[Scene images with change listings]

- - - -

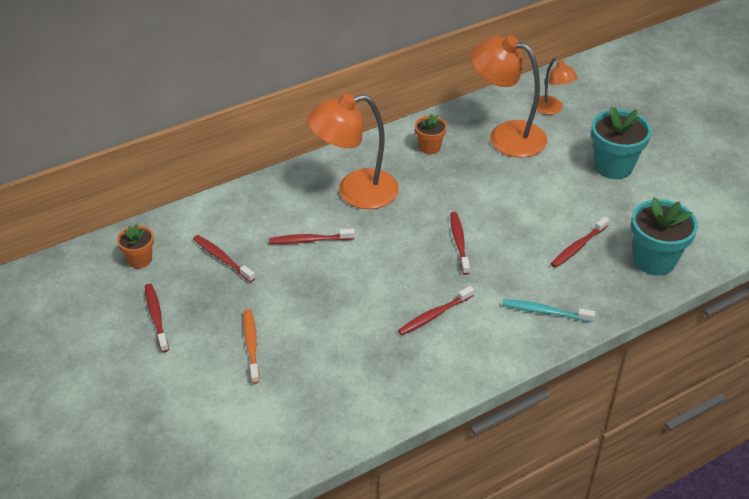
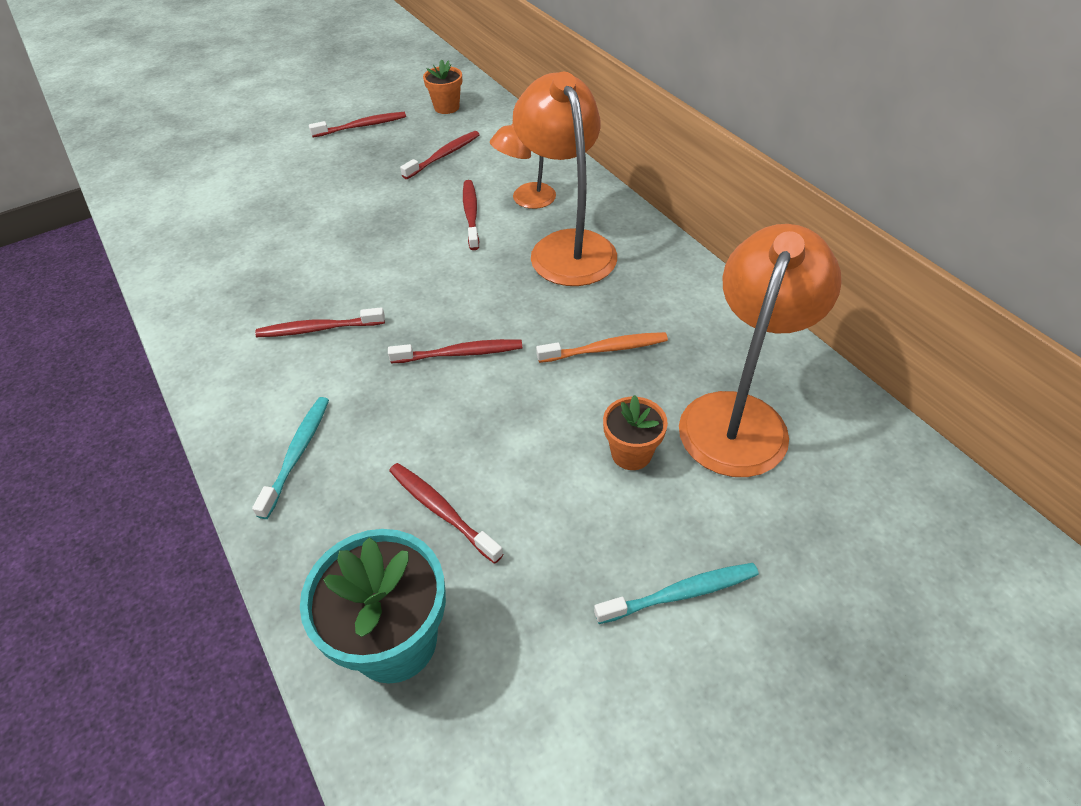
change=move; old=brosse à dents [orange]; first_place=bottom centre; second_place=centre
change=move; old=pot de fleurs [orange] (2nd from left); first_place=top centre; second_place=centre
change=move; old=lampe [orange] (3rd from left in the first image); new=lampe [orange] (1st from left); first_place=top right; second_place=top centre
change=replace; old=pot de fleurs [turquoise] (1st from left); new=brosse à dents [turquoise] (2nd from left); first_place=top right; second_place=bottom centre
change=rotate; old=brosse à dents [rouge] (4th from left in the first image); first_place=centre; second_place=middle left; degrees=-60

- - - -

### PROBLEM TO WORK ON
Return the records exactly. Don't carry the pictures over.

### ANSWER TO THE PROBLEM
change=move; old=brosse à dents [orange]; first_place=bottom centre; second_place=centre
change=move; old=pot de fleurs [orange] (2nd from left); first_place=top centre; second_place=centre
change=move; old=lampe [orange] (3rd from left in the first image); new=lampe [orange] (1st from left); first_place=top right; second_place=top centre
change=replace; old=pot de fleurs [turquoise] (1st from left); new=brosse à dents [turquoise] (2nd from left); first_place=top right; second_place=bottom centre
change=rotate; old=brosse à dents [rouge] (4th from left in the first image); first_place=centre; second_place=middle left; degrees=-60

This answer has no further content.